(EXERCISE INPUT begins)

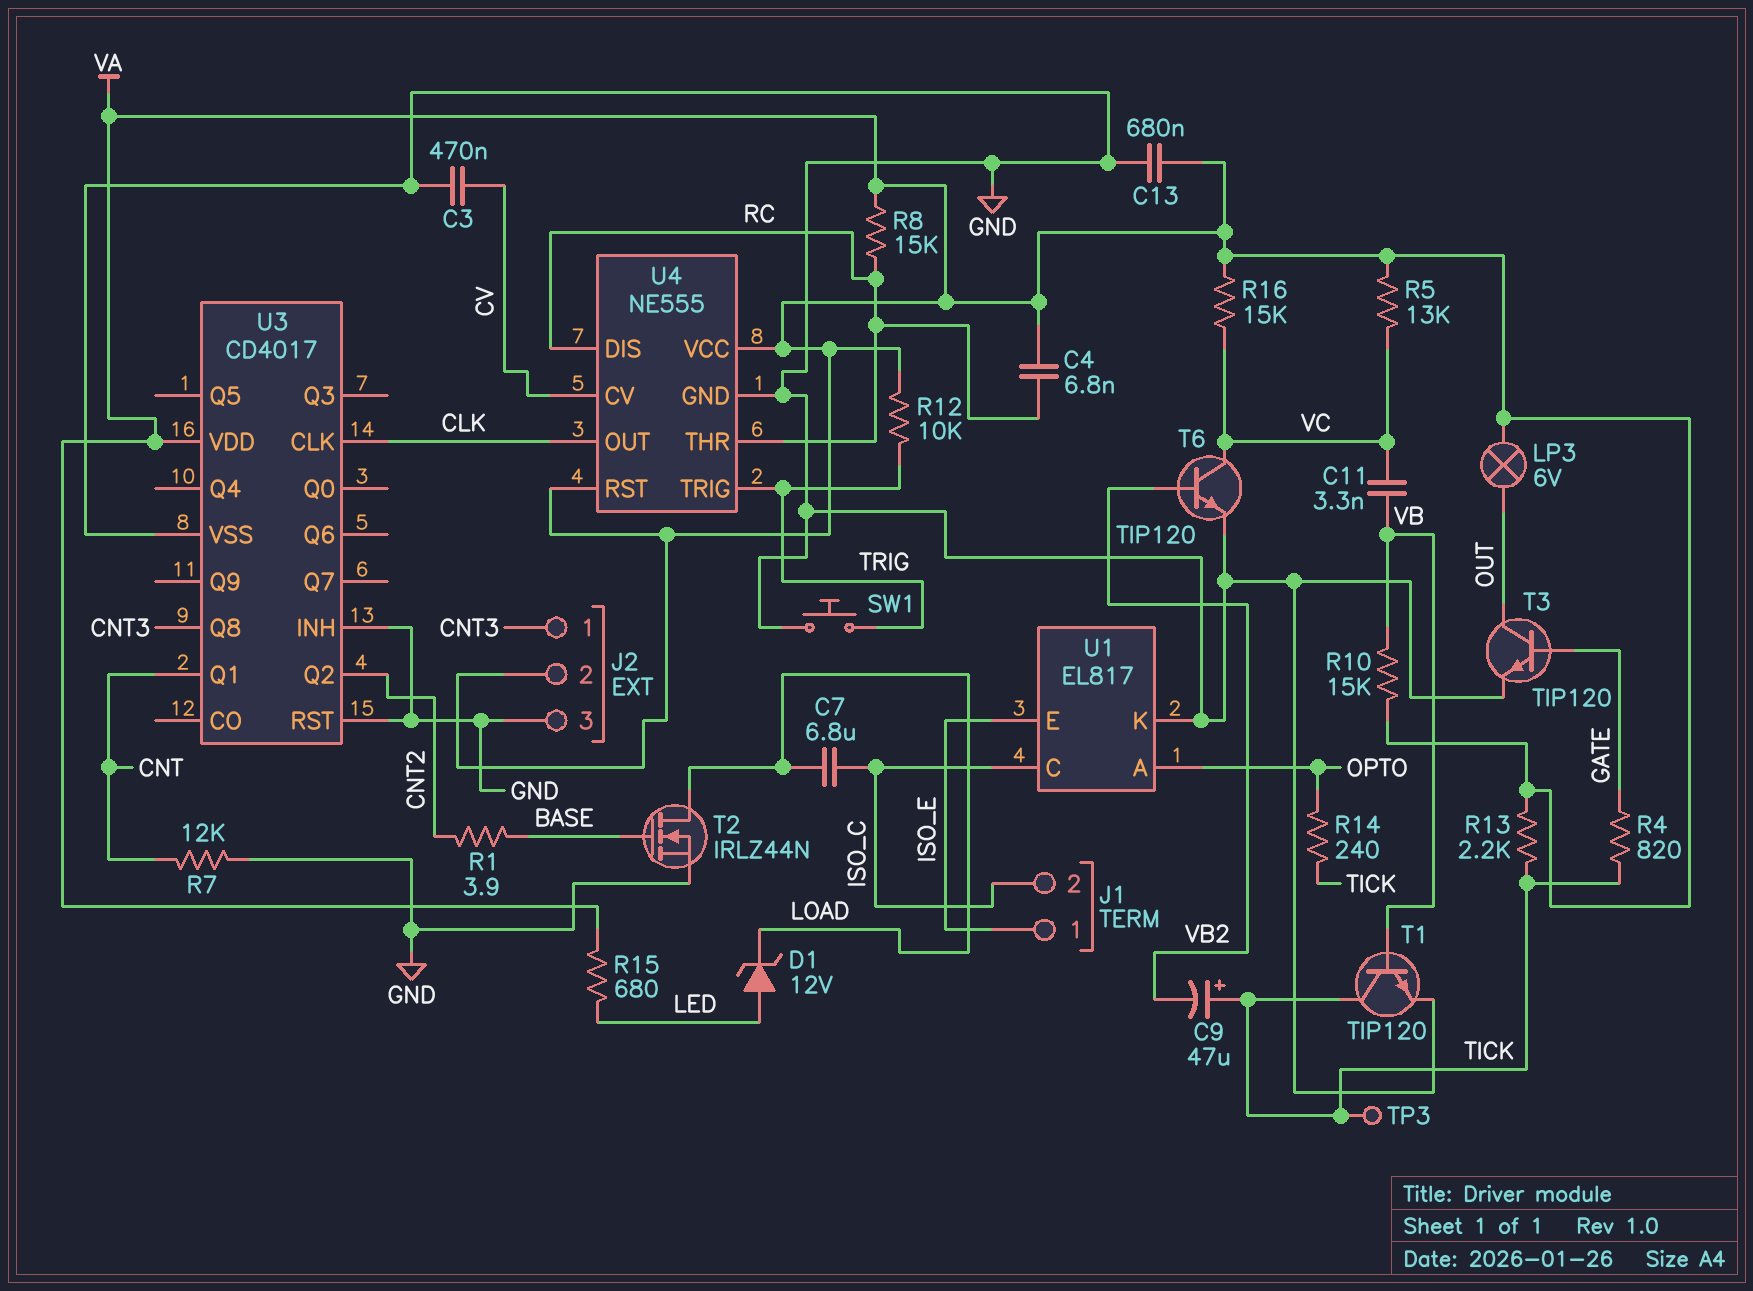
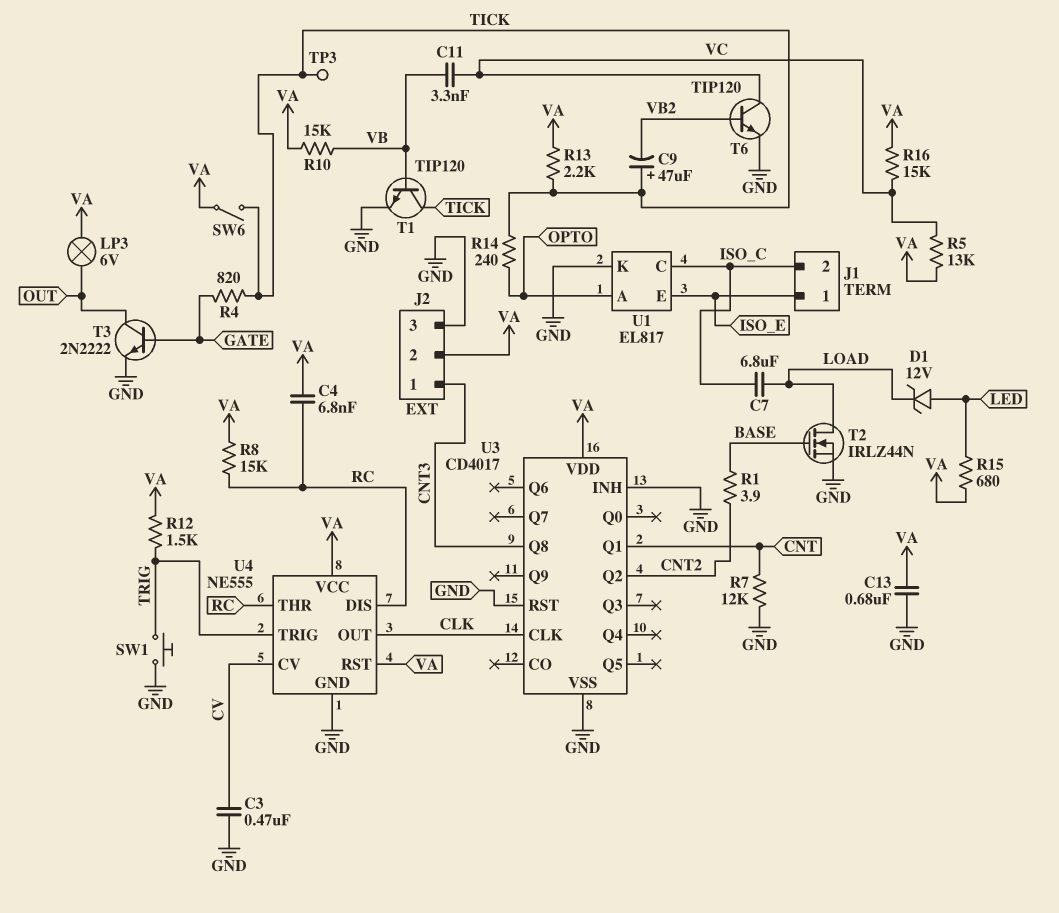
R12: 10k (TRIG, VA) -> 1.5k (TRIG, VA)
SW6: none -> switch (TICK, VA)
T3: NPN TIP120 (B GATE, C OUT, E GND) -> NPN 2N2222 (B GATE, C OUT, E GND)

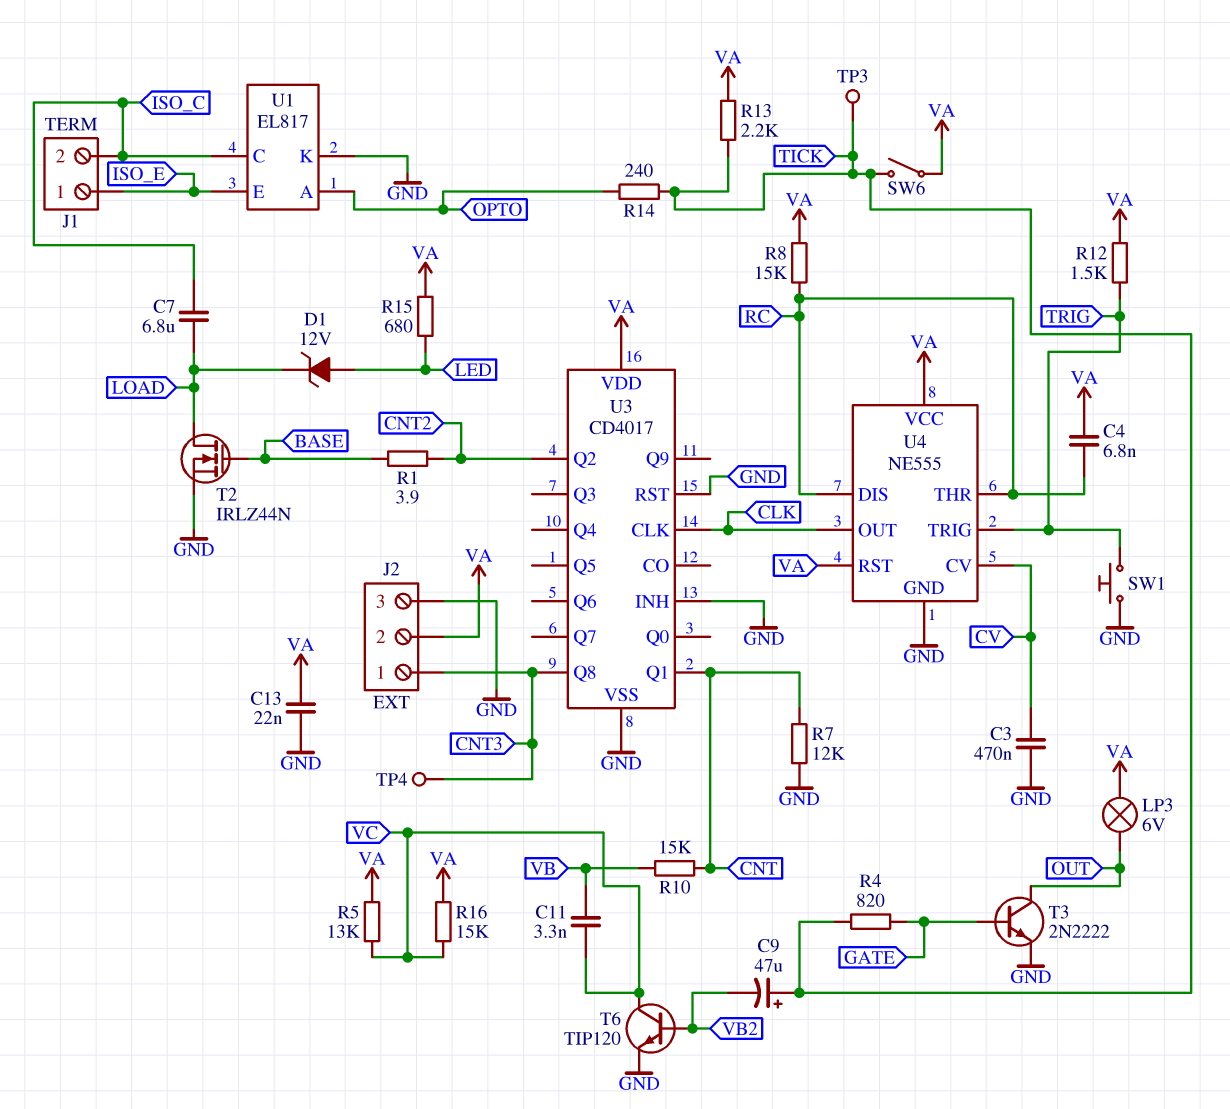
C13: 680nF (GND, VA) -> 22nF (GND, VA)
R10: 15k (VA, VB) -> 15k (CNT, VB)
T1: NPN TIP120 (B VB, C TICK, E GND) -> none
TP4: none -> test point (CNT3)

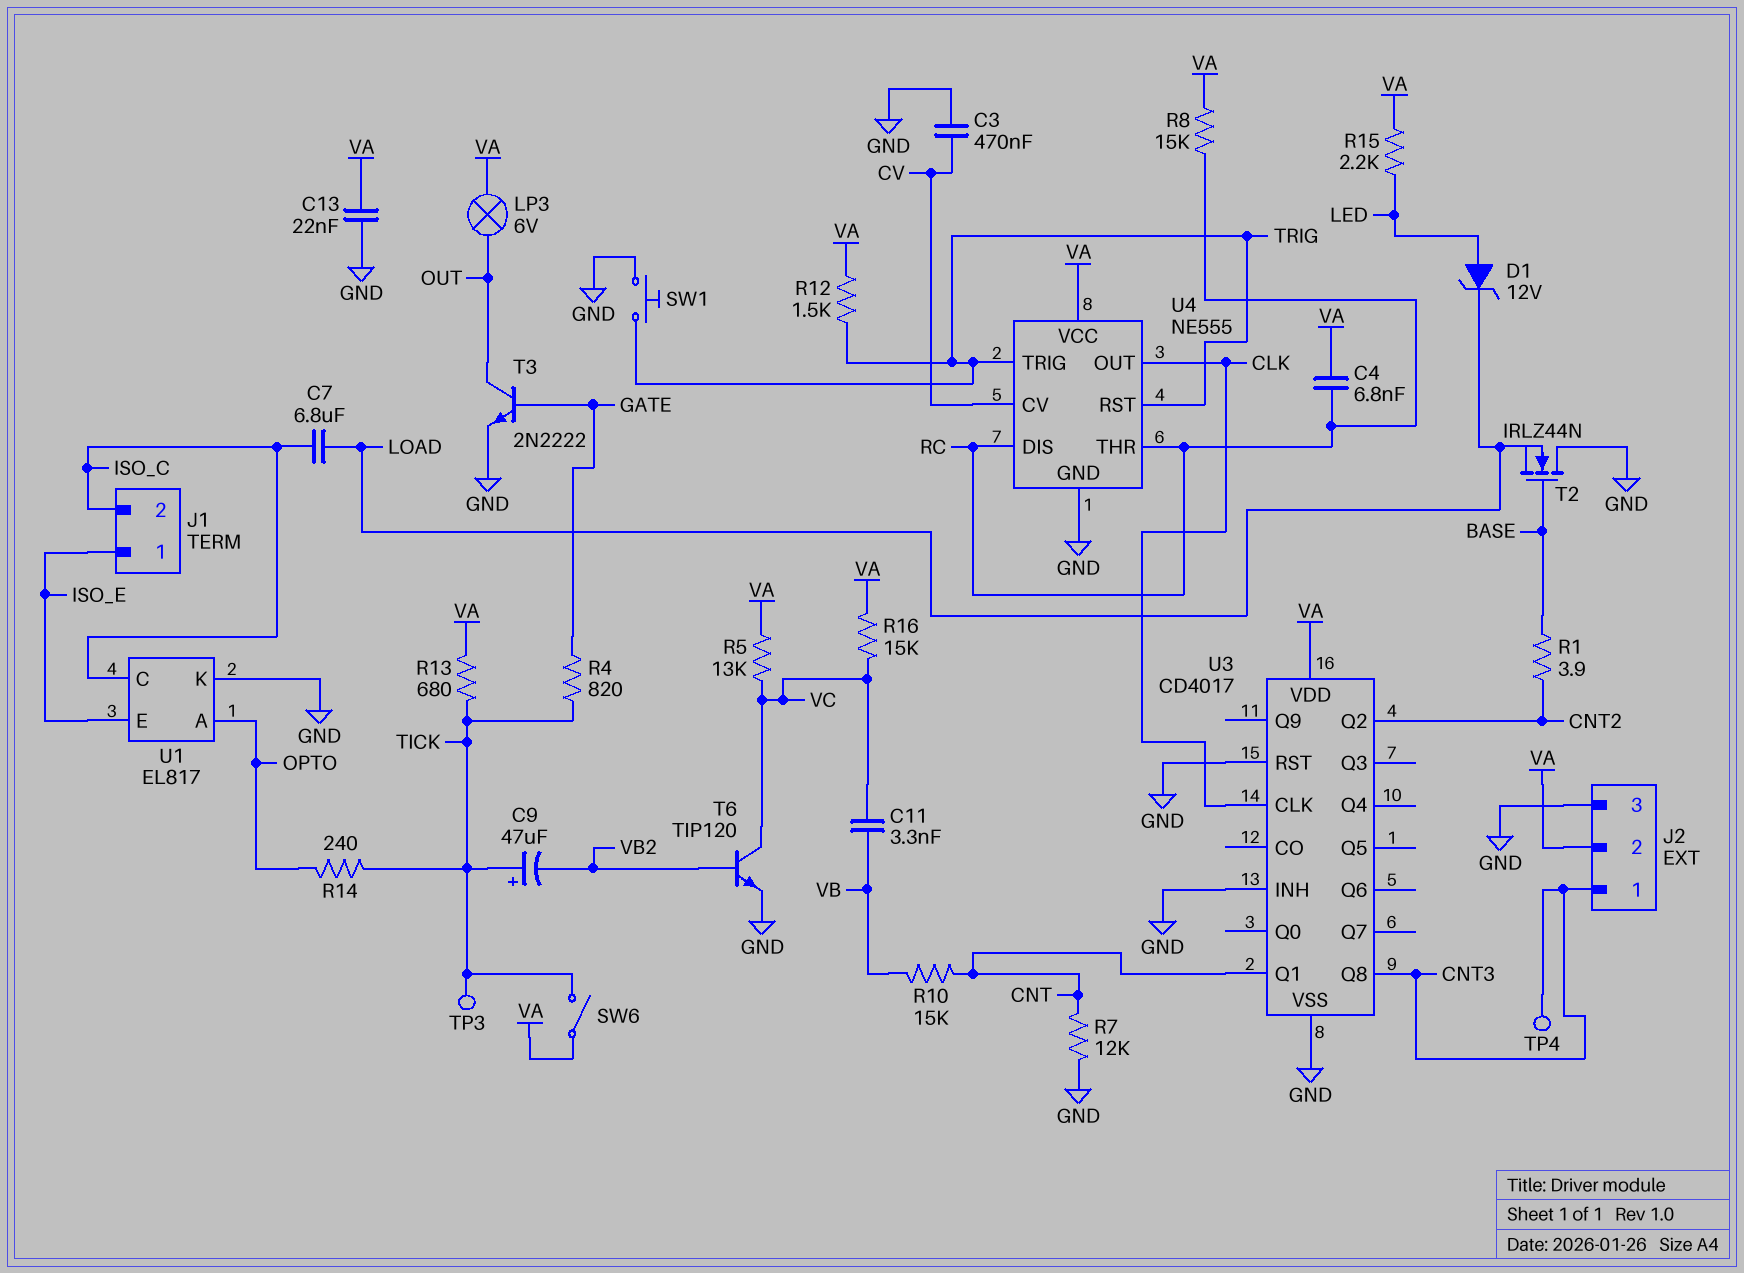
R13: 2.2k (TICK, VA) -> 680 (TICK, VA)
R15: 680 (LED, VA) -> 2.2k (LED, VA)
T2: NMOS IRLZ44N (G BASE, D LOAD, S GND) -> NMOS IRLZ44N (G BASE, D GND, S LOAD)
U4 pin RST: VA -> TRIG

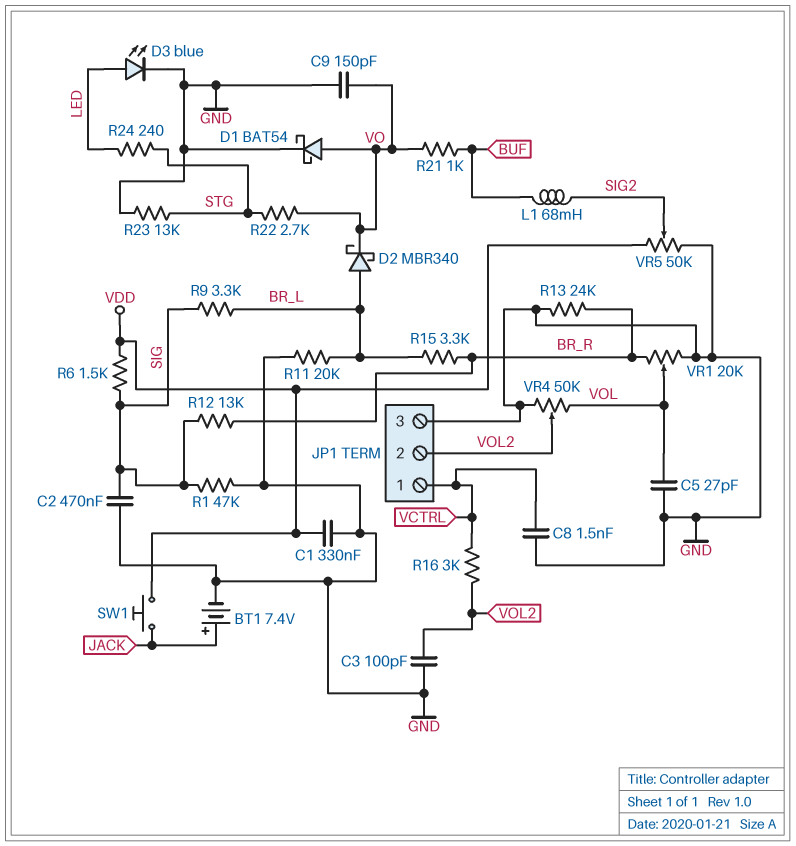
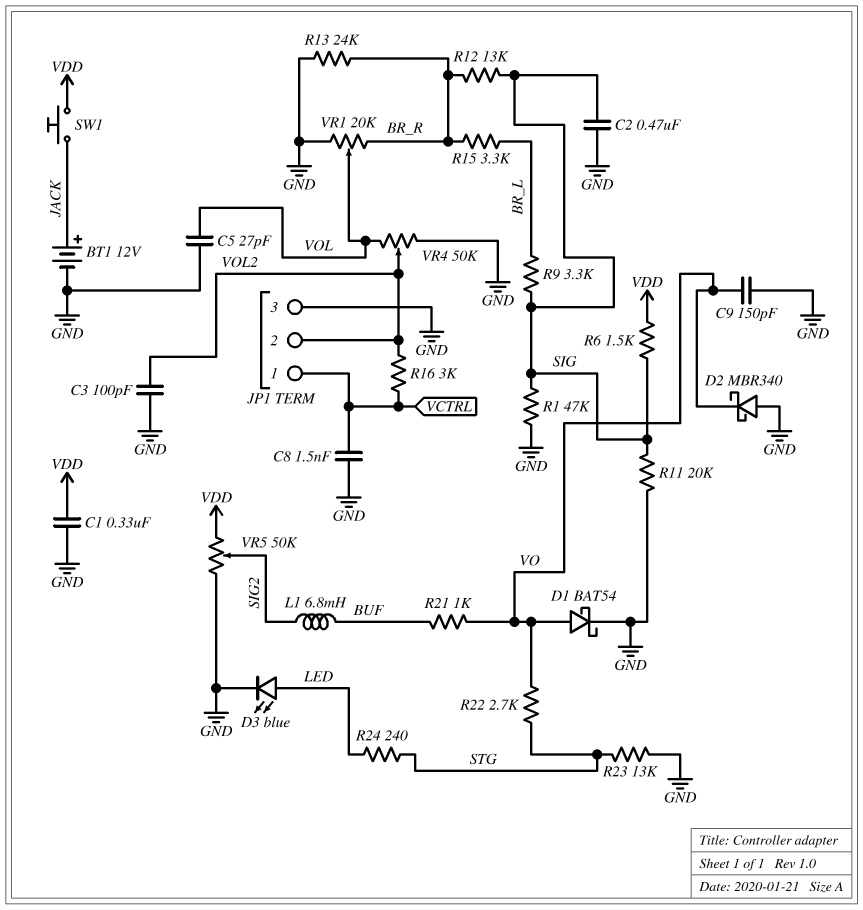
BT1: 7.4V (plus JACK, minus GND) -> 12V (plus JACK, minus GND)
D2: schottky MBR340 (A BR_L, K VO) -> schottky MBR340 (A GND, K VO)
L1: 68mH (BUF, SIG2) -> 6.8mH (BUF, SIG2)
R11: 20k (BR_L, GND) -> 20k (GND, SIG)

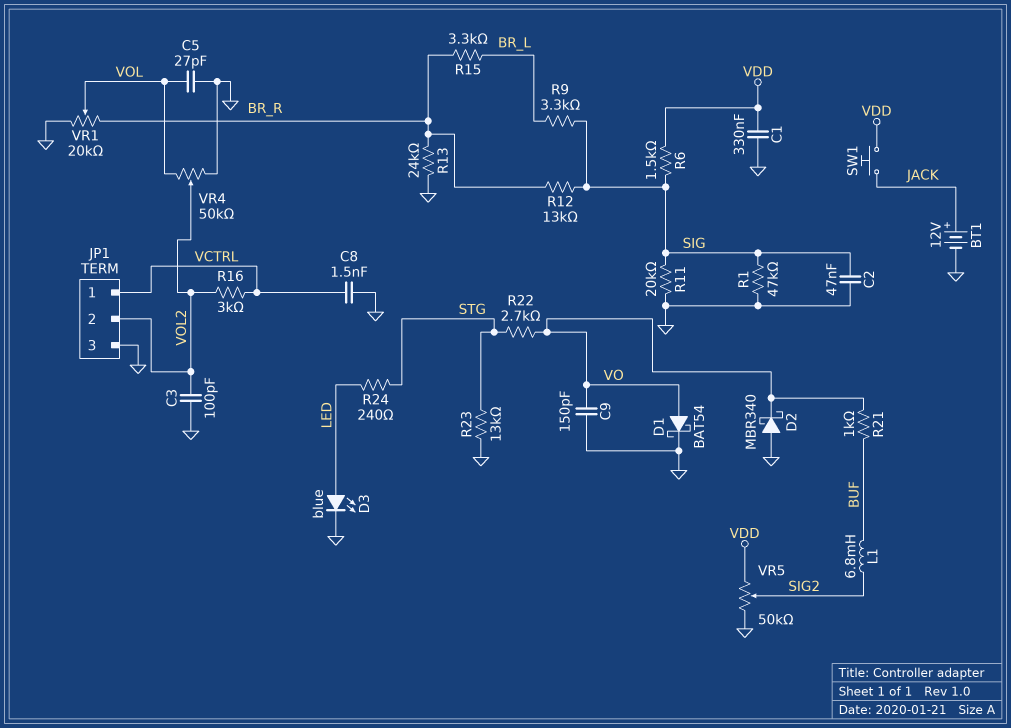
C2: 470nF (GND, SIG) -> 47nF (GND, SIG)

(EXERCISE INPUT ends)

== WHAT YOU SHOULD DO ==
The reply must match the records exactly, apart from the pictures, which are left out.

== RESULT FOR THIS TASK ==
R12: 10k (TRIG, VA) -> 1.5k (TRIG, VA)
SW6: none -> switch (TICK, VA)
T3: NPN TIP120 (B GATE, C OUT, E GND) -> NPN 2N2222 (B GATE, C OUT, E GND)

C13: 680nF (GND, VA) -> 22nF (GND, VA)
R10: 15k (VA, VB) -> 15k (CNT, VB)
T1: NPN TIP120 (B VB, C TICK, E GND) -> none
TP4: none -> test point (CNT3)

R13: 2.2k (TICK, VA) -> 680 (TICK, VA)
R15: 680 (LED, VA) -> 2.2k (LED, VA)
T2: NMOS IRLZ44N (G BASE, D LOAD, S GND) -> NMOS IRLZ44N (G BASE, D GND, S LOAD)
U4 pin RST: VA -> TRIG

BT1: 7.4V (plus JACK, minus GND) -> 12V (plus JACK, minus GND)
D2: schottky MBR340 (A BR_L, K VO) -> schottky MBR340 (A GND, K VO)
L1: 68mH (BUF, SIG2) -> 6.8mH (BUF, SIG2)
R11: 20k (BR_L, GND) -> 20k (GND, SIG)

C2: 470nF (GND, SIG) -> 47nF (GND, SIG)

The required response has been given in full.